### SUPPLIED MATERIAL ###

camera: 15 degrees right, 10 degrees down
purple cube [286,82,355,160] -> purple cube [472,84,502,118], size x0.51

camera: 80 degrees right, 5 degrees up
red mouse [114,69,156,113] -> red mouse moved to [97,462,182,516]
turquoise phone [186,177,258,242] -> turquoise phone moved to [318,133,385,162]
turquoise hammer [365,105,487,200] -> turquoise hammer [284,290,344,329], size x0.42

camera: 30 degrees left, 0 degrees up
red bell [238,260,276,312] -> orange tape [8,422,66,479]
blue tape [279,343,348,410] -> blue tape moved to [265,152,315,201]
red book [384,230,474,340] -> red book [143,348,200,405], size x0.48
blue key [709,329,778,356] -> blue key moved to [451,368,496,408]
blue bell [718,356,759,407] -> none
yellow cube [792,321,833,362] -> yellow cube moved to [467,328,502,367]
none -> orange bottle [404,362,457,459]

###

### [ACTION ITEM]
Nothing but the lines from the one with "purple cube [286,82,355,160]" through the final line of the data belongs in the answer, and they must match exactly.

### [TASK ANSWER]
purple cube [286,82,355,160] -> purple cube [472,84,502,118], size x0.51

camera: 80 degrees right, 5 degrees up
red mouse [114,69,156,113] -> red mouse moved to [97,462,182,516]
turquoise phone [186,177,258,242] -> turquoise phone moved to [318,133,385,162]
turquoise hammer [365,105,487,200] -> turquoise hammer [284,290,344,329], size x0.42

camera: 30 degrees left, 0 degrees up
red bell [238,260,276,312] -> orange tape [8,422,66,479]
blue tape [279,343,348,410] -> blue tape moved to [265,152,315,201]
red book [384,230,474,340] -> red book [143,348,200,405], size x0.48
blue key [709,329,778,356] -> blue key moved to [451,368,496,408]
blue bell [718,356,759,407] -> none
yellow cube [792,321,833,362] -> yellow cube moved to [467,328,502,367]
none -> orange bottle [404,362,457,459]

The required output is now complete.